### [Job]
Locate the line containing "Outline whatever counts as 'stroma'.", then please write out that line and all the lines below it in the entries exactly.

(Records excerpted from a collection)
☆ ☆ ☆ ☆ ☆ ☆ ☆

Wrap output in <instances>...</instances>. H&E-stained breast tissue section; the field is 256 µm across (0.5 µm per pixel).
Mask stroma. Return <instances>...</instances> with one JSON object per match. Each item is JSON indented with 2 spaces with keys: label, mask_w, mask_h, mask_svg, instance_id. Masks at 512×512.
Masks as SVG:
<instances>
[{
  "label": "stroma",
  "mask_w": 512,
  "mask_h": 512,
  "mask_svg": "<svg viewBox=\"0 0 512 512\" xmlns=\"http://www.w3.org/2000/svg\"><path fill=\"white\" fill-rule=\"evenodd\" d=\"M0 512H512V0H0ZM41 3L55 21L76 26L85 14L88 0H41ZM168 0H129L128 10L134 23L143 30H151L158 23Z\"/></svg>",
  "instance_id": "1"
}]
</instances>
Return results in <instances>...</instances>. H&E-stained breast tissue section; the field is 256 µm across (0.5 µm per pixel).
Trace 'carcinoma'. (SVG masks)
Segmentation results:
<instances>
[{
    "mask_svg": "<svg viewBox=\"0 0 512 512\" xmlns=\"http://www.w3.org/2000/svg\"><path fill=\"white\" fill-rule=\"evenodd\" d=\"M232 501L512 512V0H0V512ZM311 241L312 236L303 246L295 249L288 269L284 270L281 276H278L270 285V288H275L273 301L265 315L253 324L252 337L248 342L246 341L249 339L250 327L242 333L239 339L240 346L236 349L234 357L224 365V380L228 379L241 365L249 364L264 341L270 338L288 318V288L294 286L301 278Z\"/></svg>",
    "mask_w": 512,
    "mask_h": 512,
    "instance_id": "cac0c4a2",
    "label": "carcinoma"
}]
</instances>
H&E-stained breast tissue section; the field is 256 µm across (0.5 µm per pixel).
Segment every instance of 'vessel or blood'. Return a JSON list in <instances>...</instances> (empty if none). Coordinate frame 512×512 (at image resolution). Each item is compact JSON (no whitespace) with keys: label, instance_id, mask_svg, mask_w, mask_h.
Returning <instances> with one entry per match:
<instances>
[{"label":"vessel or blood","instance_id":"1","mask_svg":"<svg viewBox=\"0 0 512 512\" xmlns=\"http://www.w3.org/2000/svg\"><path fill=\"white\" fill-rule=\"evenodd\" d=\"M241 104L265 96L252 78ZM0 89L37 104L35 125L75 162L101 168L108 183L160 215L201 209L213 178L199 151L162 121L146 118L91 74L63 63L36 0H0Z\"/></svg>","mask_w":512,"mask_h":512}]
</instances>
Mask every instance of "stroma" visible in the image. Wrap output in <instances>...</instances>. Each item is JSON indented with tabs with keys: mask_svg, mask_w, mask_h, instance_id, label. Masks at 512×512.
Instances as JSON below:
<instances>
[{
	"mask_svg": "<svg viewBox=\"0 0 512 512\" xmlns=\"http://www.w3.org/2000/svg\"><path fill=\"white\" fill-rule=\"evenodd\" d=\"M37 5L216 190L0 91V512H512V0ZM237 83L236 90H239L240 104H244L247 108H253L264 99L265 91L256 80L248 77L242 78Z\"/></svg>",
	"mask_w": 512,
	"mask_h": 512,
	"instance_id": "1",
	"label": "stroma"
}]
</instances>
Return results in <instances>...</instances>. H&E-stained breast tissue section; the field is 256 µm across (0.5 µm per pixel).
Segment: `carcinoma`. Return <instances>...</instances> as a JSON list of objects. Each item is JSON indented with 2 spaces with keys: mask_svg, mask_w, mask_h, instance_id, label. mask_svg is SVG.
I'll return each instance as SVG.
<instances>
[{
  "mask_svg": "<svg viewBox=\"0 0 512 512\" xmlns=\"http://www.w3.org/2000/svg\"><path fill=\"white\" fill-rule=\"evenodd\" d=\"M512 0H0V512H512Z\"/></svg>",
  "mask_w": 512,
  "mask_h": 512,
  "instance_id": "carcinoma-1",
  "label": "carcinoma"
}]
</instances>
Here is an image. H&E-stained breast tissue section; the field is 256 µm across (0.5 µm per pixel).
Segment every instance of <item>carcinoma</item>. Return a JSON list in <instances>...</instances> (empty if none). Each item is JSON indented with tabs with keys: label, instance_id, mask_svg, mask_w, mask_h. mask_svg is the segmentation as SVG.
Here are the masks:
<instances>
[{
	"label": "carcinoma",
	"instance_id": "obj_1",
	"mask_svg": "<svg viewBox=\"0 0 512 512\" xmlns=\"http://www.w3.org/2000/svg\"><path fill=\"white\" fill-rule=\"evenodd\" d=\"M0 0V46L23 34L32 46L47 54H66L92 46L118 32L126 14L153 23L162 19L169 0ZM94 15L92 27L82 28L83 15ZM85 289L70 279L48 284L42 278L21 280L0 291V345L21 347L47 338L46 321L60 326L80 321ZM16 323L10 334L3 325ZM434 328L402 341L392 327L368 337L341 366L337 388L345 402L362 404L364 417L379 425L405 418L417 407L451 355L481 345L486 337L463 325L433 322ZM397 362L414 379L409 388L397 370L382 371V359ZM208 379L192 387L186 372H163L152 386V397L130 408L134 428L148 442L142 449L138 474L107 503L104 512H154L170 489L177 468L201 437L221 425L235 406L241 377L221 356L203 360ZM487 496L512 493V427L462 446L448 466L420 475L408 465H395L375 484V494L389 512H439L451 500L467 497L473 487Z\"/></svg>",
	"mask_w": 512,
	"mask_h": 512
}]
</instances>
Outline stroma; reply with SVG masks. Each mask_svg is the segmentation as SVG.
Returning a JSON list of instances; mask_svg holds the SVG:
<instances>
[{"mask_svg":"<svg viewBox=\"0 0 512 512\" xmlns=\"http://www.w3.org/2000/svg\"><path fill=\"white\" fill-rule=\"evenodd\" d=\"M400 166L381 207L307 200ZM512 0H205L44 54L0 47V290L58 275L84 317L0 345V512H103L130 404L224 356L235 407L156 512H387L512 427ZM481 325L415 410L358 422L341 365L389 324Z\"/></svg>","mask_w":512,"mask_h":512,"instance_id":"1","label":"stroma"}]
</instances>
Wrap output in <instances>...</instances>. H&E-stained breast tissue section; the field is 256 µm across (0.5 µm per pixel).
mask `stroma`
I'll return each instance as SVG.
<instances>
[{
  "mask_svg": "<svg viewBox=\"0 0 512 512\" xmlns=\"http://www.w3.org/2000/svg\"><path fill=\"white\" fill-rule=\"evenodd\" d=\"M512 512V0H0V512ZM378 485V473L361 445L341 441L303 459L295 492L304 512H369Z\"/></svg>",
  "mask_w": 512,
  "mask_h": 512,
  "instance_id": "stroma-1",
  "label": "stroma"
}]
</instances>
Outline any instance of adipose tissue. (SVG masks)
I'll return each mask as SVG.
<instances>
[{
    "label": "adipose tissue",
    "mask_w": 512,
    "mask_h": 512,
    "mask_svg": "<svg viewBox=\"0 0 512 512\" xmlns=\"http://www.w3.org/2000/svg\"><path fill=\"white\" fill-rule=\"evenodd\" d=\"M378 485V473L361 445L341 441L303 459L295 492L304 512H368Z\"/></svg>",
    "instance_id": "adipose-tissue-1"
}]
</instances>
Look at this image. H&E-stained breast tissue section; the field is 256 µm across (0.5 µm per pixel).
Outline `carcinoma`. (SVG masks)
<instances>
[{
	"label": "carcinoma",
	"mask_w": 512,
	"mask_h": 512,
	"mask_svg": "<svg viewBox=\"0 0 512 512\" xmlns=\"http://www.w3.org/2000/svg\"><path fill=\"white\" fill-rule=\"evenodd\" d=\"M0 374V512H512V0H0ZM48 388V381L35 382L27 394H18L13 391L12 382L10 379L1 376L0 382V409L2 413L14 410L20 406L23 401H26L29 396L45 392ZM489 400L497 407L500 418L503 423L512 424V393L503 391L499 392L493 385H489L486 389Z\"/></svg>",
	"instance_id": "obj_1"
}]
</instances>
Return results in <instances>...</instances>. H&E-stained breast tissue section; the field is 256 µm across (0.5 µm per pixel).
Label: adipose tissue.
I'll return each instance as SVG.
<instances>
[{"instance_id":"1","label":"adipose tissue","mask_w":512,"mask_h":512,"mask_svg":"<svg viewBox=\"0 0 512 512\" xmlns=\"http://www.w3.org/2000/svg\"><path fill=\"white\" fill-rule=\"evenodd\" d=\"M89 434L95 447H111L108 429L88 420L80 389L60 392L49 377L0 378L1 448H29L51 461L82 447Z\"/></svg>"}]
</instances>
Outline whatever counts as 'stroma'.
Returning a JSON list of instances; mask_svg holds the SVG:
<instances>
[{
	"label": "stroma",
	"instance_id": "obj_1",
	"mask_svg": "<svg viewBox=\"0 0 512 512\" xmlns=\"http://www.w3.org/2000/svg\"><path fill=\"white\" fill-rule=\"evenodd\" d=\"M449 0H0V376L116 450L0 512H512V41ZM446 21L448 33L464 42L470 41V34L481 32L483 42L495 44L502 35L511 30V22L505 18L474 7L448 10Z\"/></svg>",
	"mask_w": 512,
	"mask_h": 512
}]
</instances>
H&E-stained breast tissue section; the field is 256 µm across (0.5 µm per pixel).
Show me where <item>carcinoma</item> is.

☆ ☆ ☆ ☆ ☆ ☆ ☆

### [Answer to the task]
Outline whatever counts as 'stroma'.
Returning a JSON list of instances; mask_svg holds the SVG:
<instances>
[{
	"label": "stroma",
	"instance_id": "obj_1",
	"mask_svg": "<svg viewBox=\"0 0 512 512\" xmlns=\"http://www.w3.org/2000/svg\"><path fill=\"white\" fill-rule=\"evenodd\" d=\"M449 0H0V376L116 450L0 512H512V41ZM446 21L448 33L464 42L470 41V34L481 32L483 42L495 44L502 35L511 30V22L505 18L474 7L448 10Z\"/></svg>",
	"mask_w": 512,
	"mask_h": 512
}]
</instances>
H&E-stained breast tissue section; the field is 256 µm across (0.5 µm per pixel).
Show me where <item>carcinoma</item> is.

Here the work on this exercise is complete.